• **EXTRACTED RECORDS**
# # #

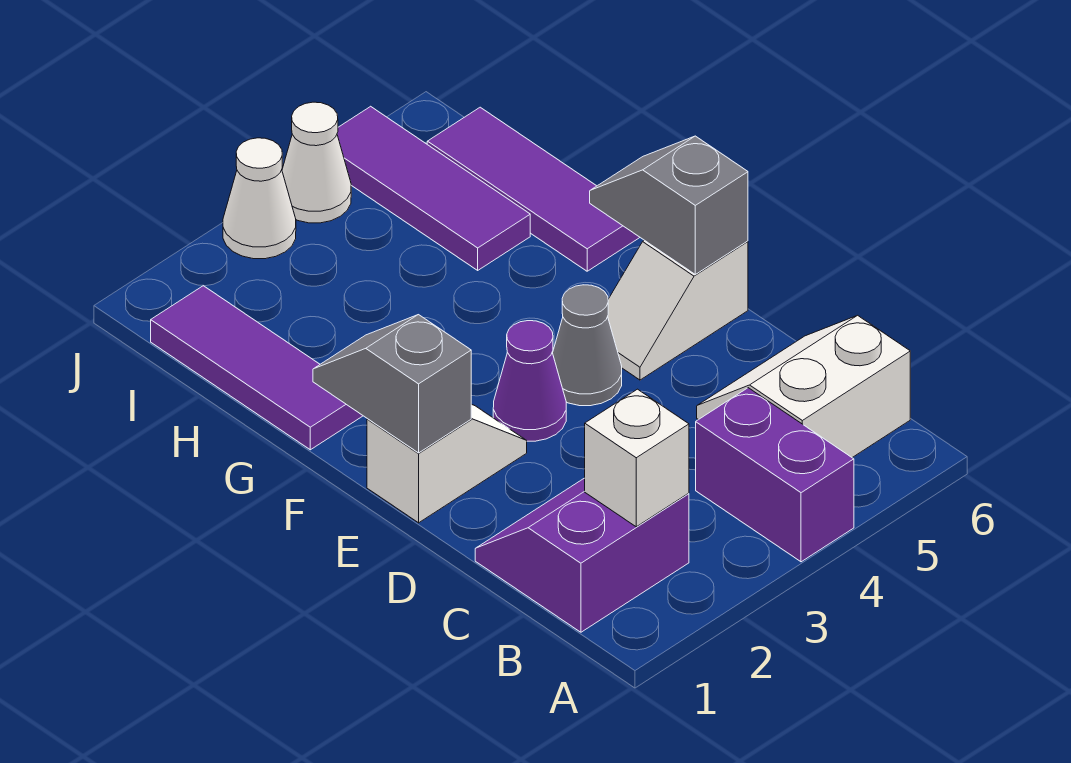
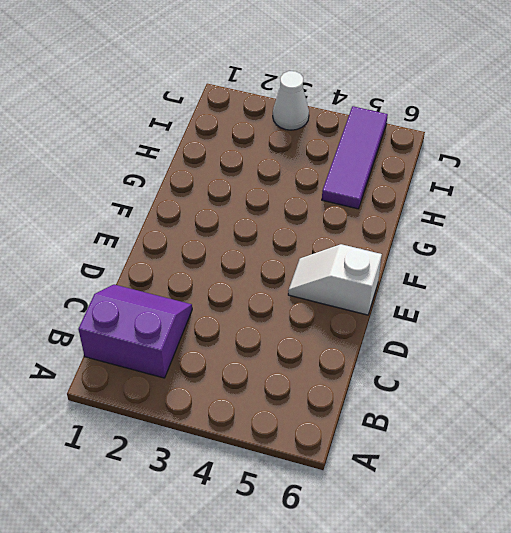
none -> purple brick A4:B4 level 1
none -> white slope B5:C6 level 1 top B
none -> white slope E1:E2 level 1 top 1

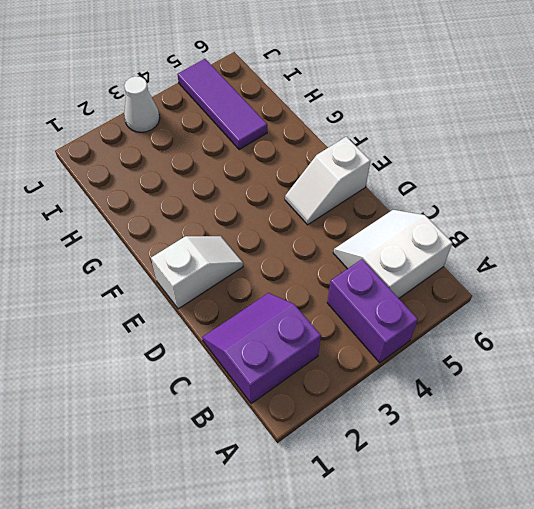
none -> purple cone E3 level 1
none -> grey cone E4 level 1
none -> purple tile G1:I1 level 1

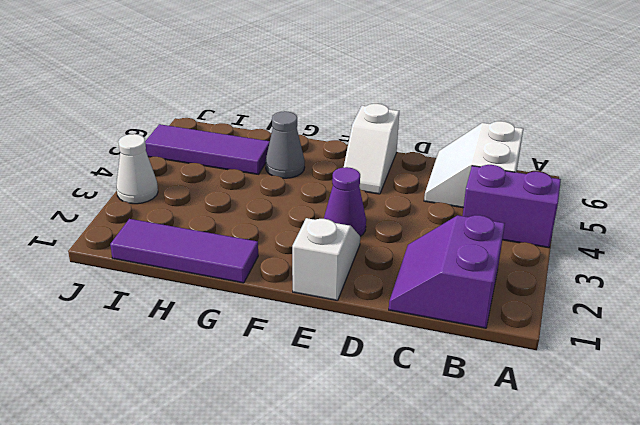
grey cone G5 level 1 -> grey cone E4 level 1
none -> purple tile G6:I6 level 1
none -> white cone J4 level 1
none -> white brick B2 level 2

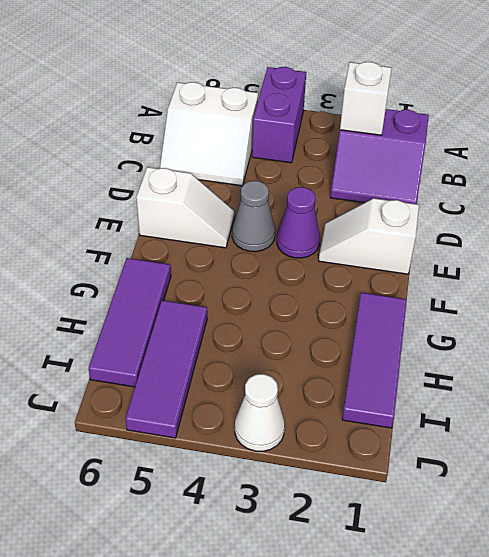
none -> white cone J4 level 1
none -> grey slope E1:F1 level 2 top E
none -> grey slope E6:F6 level 2 top E

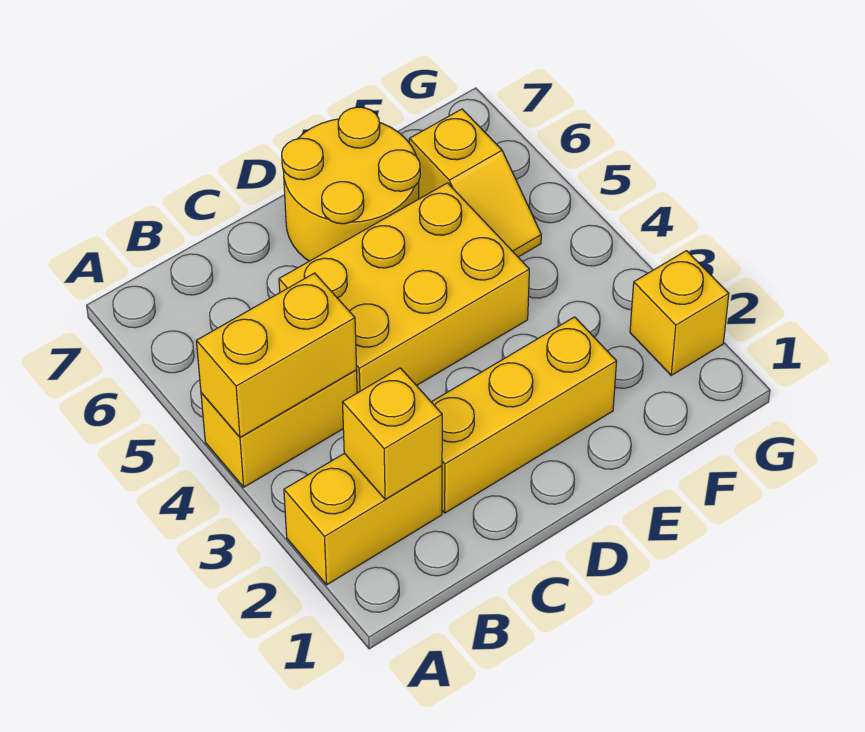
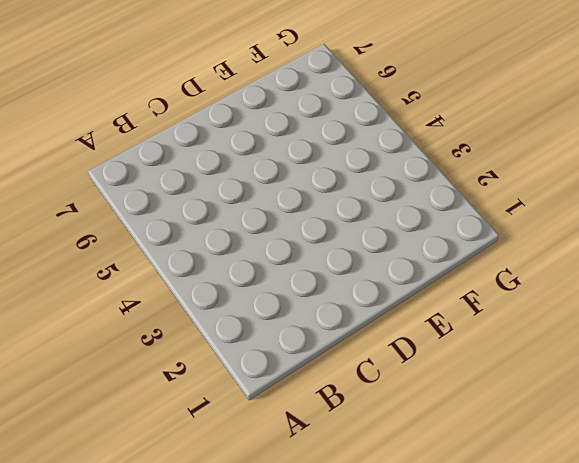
none -> yellow brick A2:B2 level 1
none -> yellow brick A4:B4 level 1

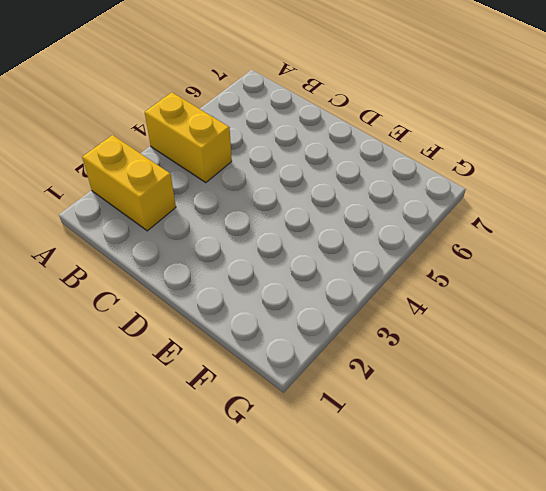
none -> yellow brick C2:E2 level 1
none -> yellow brick C4:E5 level 1

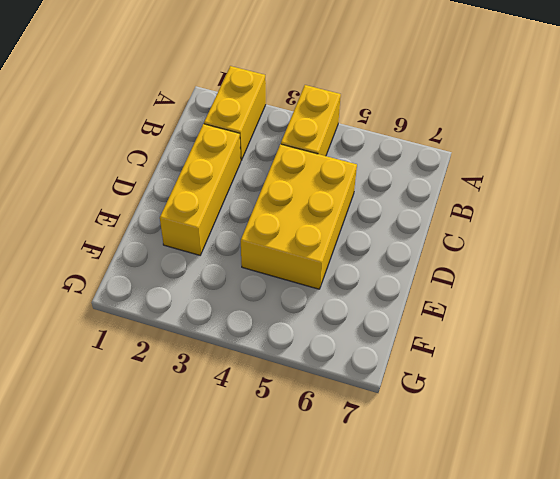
none -> yellow round brick D6:E7 level 1
none -> yellow slope F5:F6 level 1 top 6

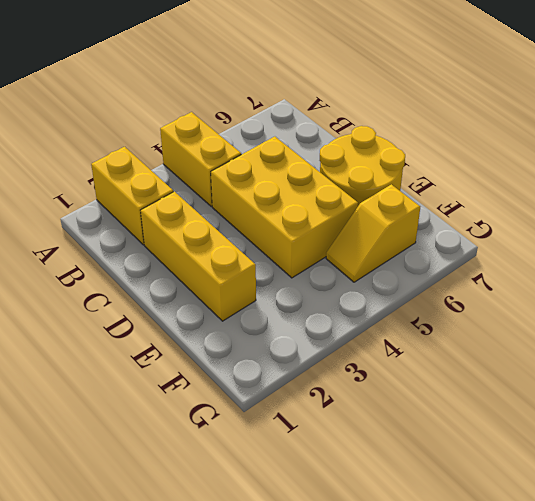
none -> yellow brick G2 level 1
none -> yellow brick A4:B4 level 2

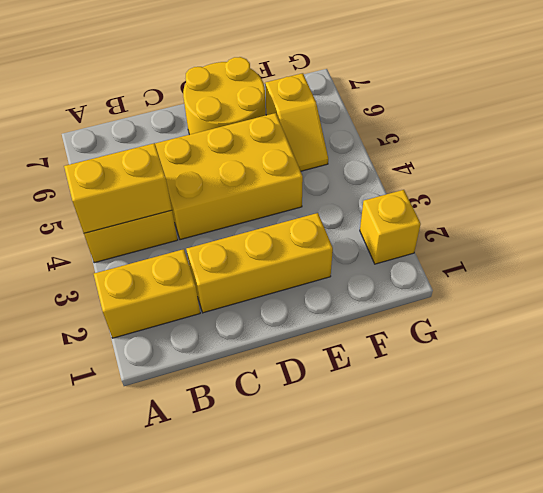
none -> yellow brick B2 level 2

# # #

• **WORK REQUIRED**
Pictures are to be left out. Write out only the lines above starting at the one with "grey cone G5 level 1 -> grey cone E4 level 1" and ending at the one with "none -> yellow brick A4:B4 level 1", both lines included, exactly.

• **TASK SOLUTION**
grey cone G5 level 1 -> grey cone E4 level 1
none -> purple tile G6:I6 level 1
none -> white cone J4 level 1
none -> white brick B2 level 2

none -> white cone J4 level 1
none -> grey slope E1:F1 level 2 top E
none -> grey slope E6:F6 level 2 top E

none -> yellow brick A2:B2 level 1
none -> yellow brick A4:B4 level 1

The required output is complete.